(Before-and-after object listings)

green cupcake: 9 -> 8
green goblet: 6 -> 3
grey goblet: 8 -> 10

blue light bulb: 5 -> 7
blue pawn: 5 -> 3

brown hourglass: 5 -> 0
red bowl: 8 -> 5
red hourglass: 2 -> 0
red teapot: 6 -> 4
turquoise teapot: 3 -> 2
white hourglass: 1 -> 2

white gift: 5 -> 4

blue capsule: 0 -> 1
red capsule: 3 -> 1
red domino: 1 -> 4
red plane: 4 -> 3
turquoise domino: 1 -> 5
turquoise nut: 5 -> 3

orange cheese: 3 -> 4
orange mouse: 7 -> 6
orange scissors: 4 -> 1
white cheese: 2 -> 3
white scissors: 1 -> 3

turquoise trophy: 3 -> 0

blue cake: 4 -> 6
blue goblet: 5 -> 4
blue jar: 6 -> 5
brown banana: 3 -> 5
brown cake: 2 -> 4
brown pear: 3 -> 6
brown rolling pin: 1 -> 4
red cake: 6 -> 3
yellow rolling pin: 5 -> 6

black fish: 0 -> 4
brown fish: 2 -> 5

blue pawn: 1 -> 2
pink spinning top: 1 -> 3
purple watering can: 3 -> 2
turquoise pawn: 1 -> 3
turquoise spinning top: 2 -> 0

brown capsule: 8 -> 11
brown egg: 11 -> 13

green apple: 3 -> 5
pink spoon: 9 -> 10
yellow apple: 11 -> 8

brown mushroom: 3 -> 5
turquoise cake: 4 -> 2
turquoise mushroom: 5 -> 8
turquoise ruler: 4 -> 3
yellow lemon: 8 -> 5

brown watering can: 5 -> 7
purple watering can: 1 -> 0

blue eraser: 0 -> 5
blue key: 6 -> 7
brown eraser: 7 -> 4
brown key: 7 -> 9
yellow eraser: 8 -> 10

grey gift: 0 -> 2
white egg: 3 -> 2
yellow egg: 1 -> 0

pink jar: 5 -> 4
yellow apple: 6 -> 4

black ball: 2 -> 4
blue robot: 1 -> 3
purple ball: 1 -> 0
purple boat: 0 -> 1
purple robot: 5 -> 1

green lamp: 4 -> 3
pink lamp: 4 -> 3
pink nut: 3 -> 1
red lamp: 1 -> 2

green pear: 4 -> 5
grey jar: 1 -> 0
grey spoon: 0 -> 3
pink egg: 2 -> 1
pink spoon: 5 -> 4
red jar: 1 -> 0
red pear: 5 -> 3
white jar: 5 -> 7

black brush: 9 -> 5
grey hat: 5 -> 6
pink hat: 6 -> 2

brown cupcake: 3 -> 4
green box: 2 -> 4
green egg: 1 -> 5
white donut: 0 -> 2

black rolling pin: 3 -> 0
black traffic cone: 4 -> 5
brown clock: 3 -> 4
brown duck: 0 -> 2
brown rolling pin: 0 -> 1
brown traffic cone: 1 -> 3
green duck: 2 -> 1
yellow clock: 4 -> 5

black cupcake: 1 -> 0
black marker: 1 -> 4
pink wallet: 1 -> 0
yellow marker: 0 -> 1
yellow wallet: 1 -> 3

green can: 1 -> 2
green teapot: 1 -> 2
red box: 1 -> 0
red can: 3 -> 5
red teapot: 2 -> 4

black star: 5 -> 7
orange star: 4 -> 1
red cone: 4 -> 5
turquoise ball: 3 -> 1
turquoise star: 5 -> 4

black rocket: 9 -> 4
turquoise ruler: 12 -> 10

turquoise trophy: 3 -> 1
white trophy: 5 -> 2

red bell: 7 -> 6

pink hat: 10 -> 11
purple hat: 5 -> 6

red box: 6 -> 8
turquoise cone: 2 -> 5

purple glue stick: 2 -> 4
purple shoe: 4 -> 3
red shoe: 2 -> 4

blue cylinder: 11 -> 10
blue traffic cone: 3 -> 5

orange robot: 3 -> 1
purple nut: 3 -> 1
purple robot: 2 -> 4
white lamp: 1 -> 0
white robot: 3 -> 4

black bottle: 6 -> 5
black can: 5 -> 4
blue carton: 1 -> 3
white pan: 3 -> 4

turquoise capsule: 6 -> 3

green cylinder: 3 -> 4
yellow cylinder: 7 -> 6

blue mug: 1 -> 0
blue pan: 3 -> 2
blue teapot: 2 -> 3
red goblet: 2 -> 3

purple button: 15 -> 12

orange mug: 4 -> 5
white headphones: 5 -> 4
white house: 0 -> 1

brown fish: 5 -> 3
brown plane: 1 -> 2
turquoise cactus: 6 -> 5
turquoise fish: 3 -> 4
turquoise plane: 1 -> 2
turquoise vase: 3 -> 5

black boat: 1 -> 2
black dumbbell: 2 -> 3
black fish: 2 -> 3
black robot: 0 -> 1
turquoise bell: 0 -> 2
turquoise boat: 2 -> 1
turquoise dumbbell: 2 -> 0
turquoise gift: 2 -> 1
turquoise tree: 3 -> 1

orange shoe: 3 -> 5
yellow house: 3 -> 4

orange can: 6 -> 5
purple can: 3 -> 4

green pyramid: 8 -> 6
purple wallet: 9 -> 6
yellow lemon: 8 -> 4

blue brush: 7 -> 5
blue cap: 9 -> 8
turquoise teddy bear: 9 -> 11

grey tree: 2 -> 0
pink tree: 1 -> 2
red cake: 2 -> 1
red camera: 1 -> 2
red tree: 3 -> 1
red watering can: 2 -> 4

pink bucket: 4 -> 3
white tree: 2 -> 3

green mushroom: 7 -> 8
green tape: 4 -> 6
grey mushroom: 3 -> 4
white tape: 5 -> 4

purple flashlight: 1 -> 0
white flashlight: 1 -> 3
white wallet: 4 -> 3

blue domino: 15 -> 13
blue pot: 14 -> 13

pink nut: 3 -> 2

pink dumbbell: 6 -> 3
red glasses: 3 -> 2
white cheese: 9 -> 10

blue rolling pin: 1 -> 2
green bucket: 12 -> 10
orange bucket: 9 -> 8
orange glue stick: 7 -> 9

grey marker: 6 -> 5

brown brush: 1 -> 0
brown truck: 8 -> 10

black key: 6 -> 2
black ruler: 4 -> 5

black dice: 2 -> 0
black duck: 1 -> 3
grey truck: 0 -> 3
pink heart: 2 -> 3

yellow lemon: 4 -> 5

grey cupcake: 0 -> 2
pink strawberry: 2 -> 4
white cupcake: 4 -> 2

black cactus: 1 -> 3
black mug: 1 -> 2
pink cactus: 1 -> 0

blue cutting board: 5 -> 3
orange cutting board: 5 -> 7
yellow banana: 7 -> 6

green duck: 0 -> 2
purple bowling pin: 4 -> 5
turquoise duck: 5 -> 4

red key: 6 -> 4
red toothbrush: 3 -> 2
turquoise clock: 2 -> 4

YOUR GOAL — Copy the lines above exactly, beginning at the line that has "brown rolling pin: 1 -> 4" and stopping after the line that has "purple boat: 0 -> 1", and omit the rest.

EXERCISE ANSWER —
brown rolling pin: 1 -> 4
red cake: 6 -> 3
yellow rolling pin: 5 -> 6

black fish: 0 -> 4
brown fish: 2 -> 5

blue pawn: 1 -> 2
pink spinning top: 1 -> 3
purple watering can: 3 -> 2
turquoise pawn: 1 -> 3
turquoise spinning top: 2 -> 0

brown capsule: 8 -> 11
brown egg: 11 -> 13

green apple: 3 -> 5
pink spoon: 9 -> 10
yellow apple: 11 -> 8

brown mushroom: 3 -> 5
turquoise cake: 4 -> 2
turquoise mushroom: 5 -> 8
turquoise ruler: 4 -> 3
yellow lemon: 8 -> 5

brown watering can: 5 -> 7
purple watering can: 1 -> 0

blue eraser: 0 -> 5
blue key: 6 -> 7
brown eraser: 7 -> 4
brown key: 7 -> 9
yellow eraser: 8 -> 10

grey gift: 0 -> 2
white egg: 3 -> 2
yellow egg: 1 -> 0

pink jar: 5 -> 4
yellow apple: 6 -> 4

black ball: 2 -> 4
blue robot: 1 -> 3
purple ball: 1 -> 0
purple boat: 0 -> 1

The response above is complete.